YOUR OBJECTIVE -
Count every line in the records below that contains the string "purple". Report that number alone.

AVAILABLE RECORDS -
###
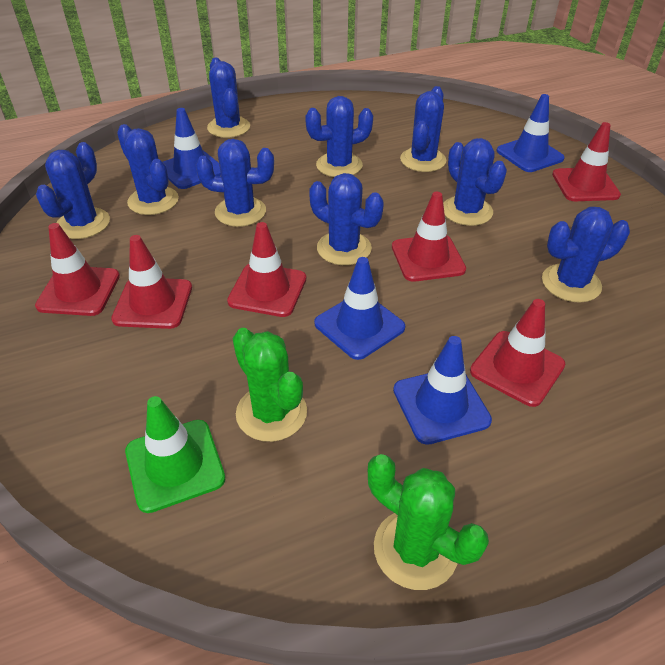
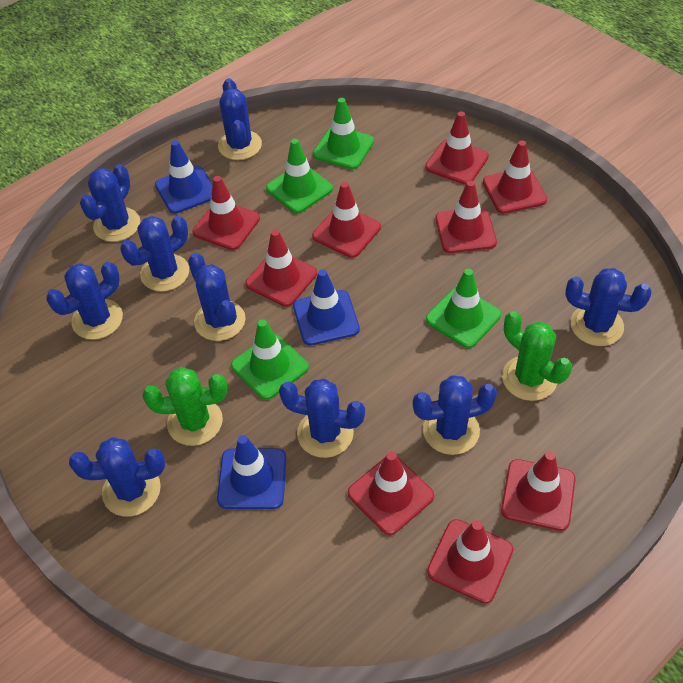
blue traffic cone: 4 -> 3
green traffic cone: 1 -> 4
red traffic cone: 6 -> 9

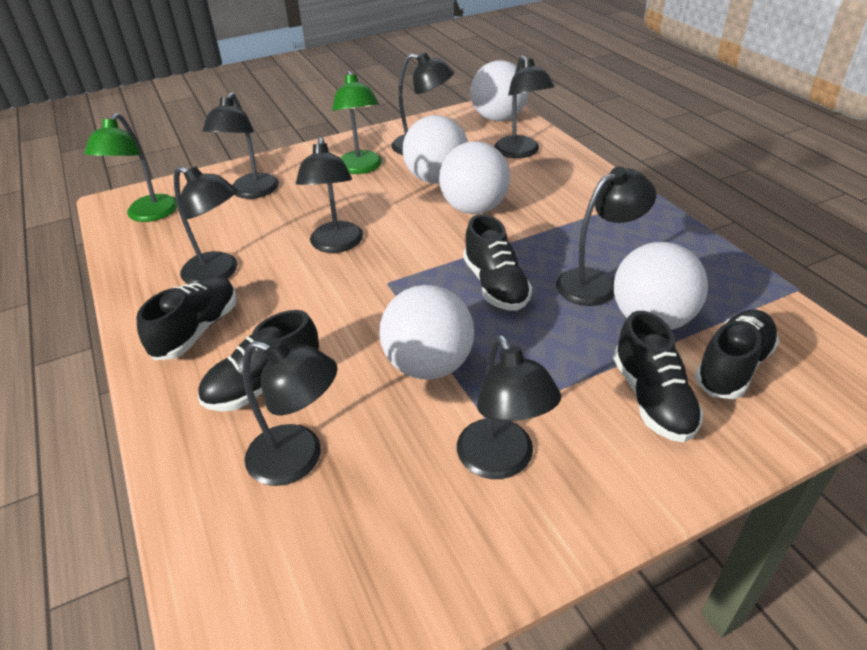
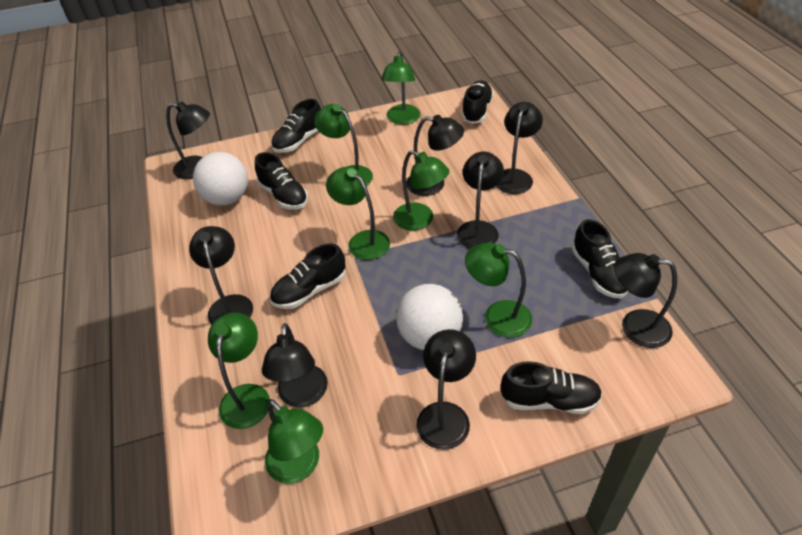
black shoe: 5 -> 6
green lamp: 2 -> 7
white ball: 5 -> 2

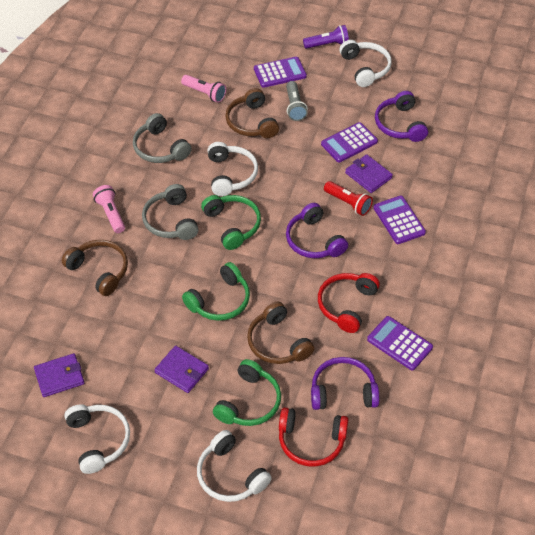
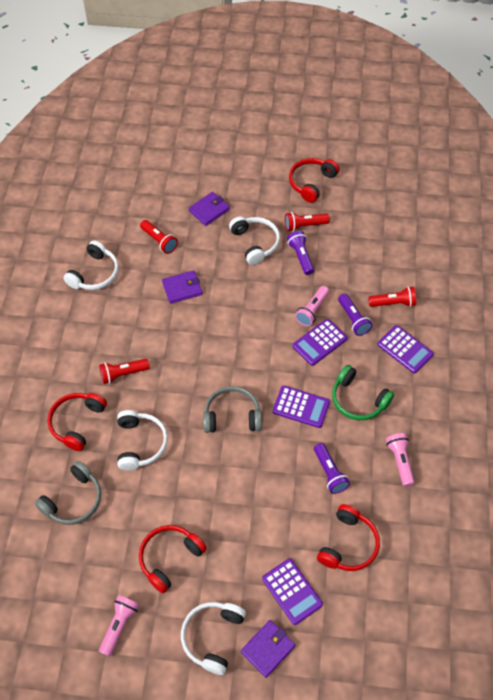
brown headphones: 3 -> 0
green headphones: 3 -> 1
grey flashlight: 1 -> 0
pink flashlight: 2 -> 3
purple flashlight: 1 -> 3
purple headphones: 3 -> 0
red flashlight: 1 -> 4
red headphones: 2 -> 4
###
SOLVED EXERCISE -
2